Detected change data
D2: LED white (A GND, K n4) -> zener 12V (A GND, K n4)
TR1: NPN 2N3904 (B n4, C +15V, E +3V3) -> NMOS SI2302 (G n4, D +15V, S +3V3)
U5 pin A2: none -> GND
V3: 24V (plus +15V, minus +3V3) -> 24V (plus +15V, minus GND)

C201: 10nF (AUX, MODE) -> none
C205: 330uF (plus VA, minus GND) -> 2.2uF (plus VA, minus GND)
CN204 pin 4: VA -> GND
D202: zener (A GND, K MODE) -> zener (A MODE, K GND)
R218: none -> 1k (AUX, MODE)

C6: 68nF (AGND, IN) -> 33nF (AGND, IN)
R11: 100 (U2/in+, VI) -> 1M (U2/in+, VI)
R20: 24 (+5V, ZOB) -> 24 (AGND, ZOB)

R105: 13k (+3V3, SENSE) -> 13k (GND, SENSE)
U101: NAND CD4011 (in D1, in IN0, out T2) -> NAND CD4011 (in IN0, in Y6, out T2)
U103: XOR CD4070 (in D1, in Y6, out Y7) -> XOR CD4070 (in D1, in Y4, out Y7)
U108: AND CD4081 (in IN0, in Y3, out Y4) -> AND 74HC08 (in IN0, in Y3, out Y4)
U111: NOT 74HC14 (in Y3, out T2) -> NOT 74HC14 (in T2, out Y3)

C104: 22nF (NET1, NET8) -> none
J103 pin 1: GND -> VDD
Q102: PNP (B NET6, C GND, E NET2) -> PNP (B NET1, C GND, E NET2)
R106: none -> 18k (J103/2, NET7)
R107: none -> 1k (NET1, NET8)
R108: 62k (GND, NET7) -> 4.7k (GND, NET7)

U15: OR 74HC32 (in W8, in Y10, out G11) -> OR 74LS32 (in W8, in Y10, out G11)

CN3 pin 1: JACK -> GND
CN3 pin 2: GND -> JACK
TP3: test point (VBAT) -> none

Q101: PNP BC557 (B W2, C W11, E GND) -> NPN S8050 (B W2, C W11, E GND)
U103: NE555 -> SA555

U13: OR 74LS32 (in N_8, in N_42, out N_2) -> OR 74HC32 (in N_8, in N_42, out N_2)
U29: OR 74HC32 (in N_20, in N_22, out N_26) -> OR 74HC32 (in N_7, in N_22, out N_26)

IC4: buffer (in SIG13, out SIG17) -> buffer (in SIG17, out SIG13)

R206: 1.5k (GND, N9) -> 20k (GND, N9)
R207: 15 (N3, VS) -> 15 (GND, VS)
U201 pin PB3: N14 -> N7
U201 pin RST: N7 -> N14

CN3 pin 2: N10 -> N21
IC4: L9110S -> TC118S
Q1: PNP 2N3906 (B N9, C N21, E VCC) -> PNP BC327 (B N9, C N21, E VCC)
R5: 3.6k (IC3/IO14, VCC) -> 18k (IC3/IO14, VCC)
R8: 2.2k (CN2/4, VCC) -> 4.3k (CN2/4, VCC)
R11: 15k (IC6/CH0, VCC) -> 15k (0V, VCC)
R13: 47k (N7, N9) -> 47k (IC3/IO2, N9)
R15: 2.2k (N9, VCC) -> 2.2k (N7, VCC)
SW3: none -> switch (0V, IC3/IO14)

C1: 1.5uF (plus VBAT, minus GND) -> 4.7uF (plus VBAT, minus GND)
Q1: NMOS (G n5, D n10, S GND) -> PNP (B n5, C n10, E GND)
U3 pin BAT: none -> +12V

**Try it:**
This calls for all of the entries above, repeated exactly.

**Task answer:**
D2: LED white (A GND, K n4) -> zener 12V (A GND, K n4)
TR1: NPN 2N3904 (B n4, C +15V, E +3V3) -> NMOS SI2302 (G n4, D +15V, S +3V3)
U5 pin A2: none -> GND
V3: 24V (plus +15V, minus +3V3) -> 24V (plus +15V, minus GND)

C201: 10nF (AUX, MODE) -> none
C205: 330uF (plus VA, minus GND) -> 2.2uF (plus VA, minus GND)
CN204 pin 4: VA -> GND
D202: zener (A GND, K MODE) -> zener (A MODE, K GND)
R218: none -> 1k (AUX, MODE)

C6: 68nF (AGND, IN) -> 33nF (AGND, IN)
R11: 100 (U2/in+, VI) -> 1M (U2/in+, VI)
R20: 24 (+5V, ZOB) -> 24 (AGND, ZOB)

R105: 13k (+3V3, SENSE) -> 13k (GND, SENSE)
U101: NAND CD4011 (in D1, in IN0, out T2) -> NAND CD4011 (in IN0, in Y6, out T2)
U103: XOR CD4070 (in D1, in Y6, out Y7) -> XOR CD4070 (in D1, in Y4, out Y7)
U108: AND CD4081 (in IN0, in Y3, out Y4) -> AND 74HC08 (in IN0, in Y3, out Y4)
U111: NOT 74HC14 (in Y3, out T2) -> NOT 74HC14 (in T2, out Y3)

C104: 22nF (NET1, NET8) -> none
J103 pin 1: GND -> VDD
Q102: PNP (B NET6, C GND, E NET2) -> PNP (B NET1, C GND, E NET2)
R106: none -> 18k (J103/2, NET7)
R107: none -> 1k (NET1, NET8)
R108: 62k (GND, NET7) -> 4.7k (GND, NET7)

U15: OR 74HC32 (in W8, in Y10, out G11) -> OR 74LS32 (in W8, in Y10, out G11)

CN3 pin 1: JACK -> GND
CN3 pin 2: GND -> JACK
TP3: test point (VBAT) -> none

Q101: PNP BC557 (B W2, C W11, E GND) -> NPN S8050 (B W2, C W11, E GND)
U103: NE555 -> SA555

U13: OR 74LS32 (in N_8, in N_42, out N_2) -> OR 74HC32 (in N_8, in N_42, out N_2)
U29: OR 74HC32 (in N_20, in N_22, out N_26) -> OR 74HC32 (in N_7, in N_22, out N_26)

IC4: buffer (in SIG13, out SIG17) -> buffer (in SIG17, out SIG13)

R206: 1.5k (GND, N9) -> 20k (GND, N9)
R207: 15 (N3, VS) -> 15 (GND, VS)
U201 pin PB3: N14 -> N7
U201 pin RST: N7 -> N14

CN3 pin 2: N10 -> N21
IC4: L9110S -> TC118S
Q1: PNP 2N3906 (B N9, C N21, E VCC) -> PNP BC327 (B N9, C N21, E VCC)
R5: 3.6k (IC3/IO14, VCC) -> 18k (IC3/IO14, VCC)
R8: 2.2k (CN2/4, VCC) -> 4.3k (CN2/4, VCC)
R11: 15k (IC6/CH0, VCC) -> 15k (0V, VCC)
R13: 47k (N7, N9) -> 47k (IC3/IO2, N9)
R15: 2.2k (N9, VCC) -> 2.2k (N7, VCC)
SW3: none -> switch (0V, IC3/IO14)

C1: 1.5uF (plus VBAT, minus GND) -> 4.7uF (plus VBAT, minus GND)
Q1: NMOS (G n5, D n10, S GND) -> PNP (B n5, C n10, E GND)
U3 pin BAT: none -> +12V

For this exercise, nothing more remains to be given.